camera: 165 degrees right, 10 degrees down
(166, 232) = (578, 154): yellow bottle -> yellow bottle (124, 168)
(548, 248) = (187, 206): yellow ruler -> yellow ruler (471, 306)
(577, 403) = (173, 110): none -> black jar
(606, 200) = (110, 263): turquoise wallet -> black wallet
○ ○ ○
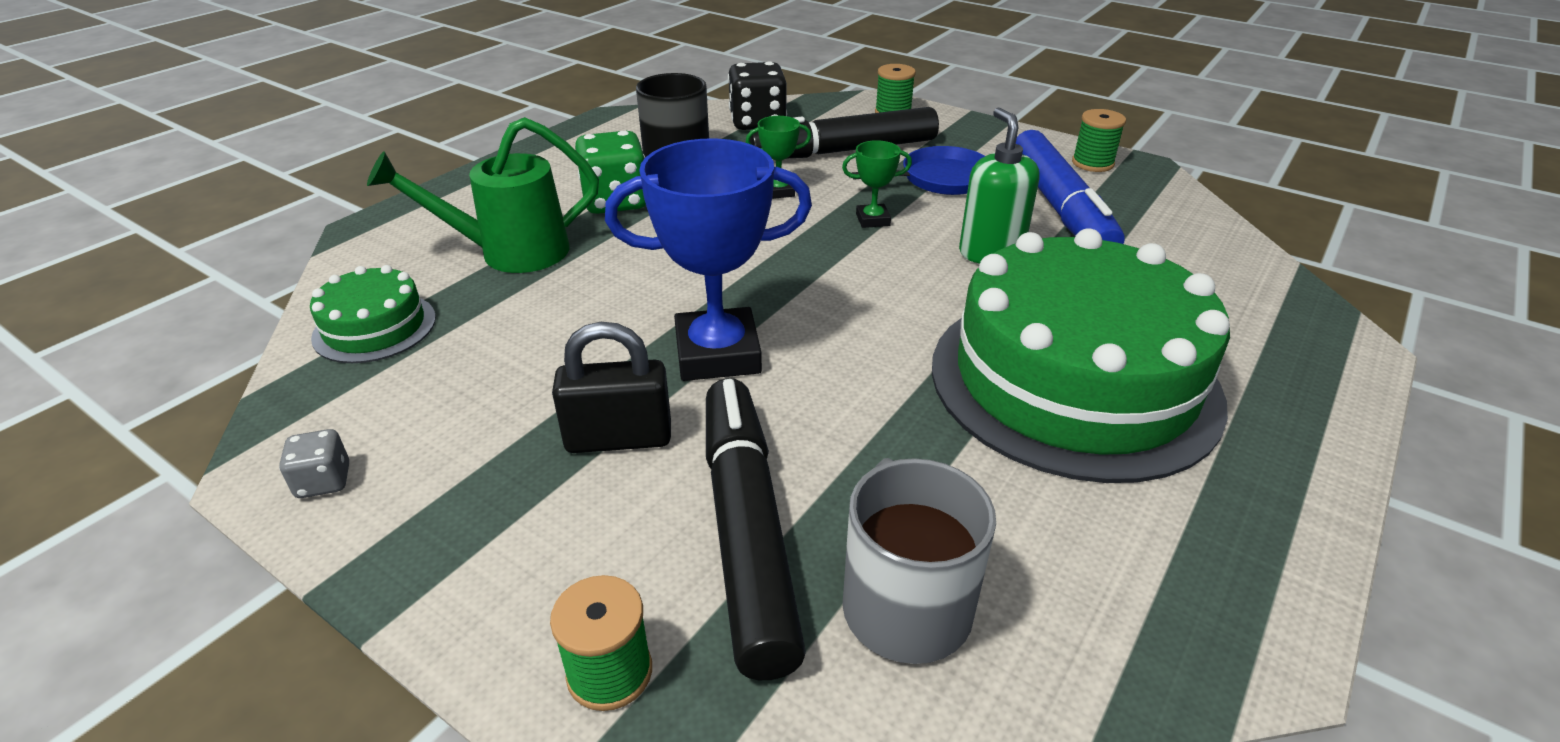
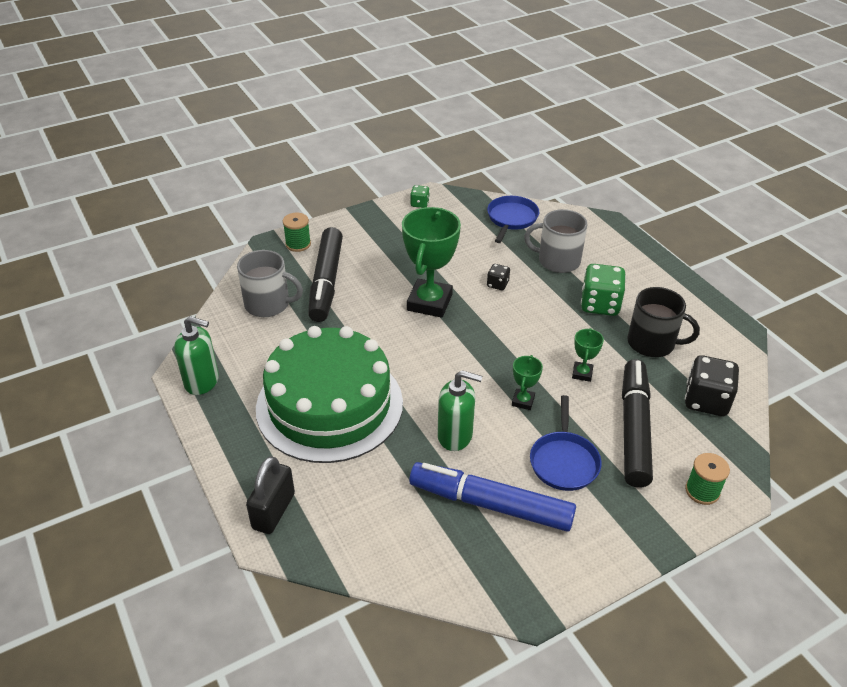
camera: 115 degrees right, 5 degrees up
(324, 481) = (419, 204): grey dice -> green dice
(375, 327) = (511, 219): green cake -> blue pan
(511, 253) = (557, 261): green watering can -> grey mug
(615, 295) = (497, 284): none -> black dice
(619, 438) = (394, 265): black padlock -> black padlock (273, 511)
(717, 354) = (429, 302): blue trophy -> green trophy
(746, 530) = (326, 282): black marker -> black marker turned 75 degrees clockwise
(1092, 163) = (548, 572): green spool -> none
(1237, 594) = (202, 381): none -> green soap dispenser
○ ○ ○
**Exercise goal**
Copy range, inclusive: the line holding "(619, 438) = (394, 265): black" to the line holding "(1237, 594) = (202, 381): none". Reproduce exactly those lines of the records above and no others.

**Written response**
(619, 438) = (394, 265): black padlock -> black padlock (273, 511)
(717, 354) = (429, 302): blue trophy -> green trophy
(746, 530) = (326, 282): black marker -> black marker turned 75 degrees clockwise
(1092, 163) = (548, 572): green spool -> none
(1237, 594) = (202, 381): none -> green soap dispenser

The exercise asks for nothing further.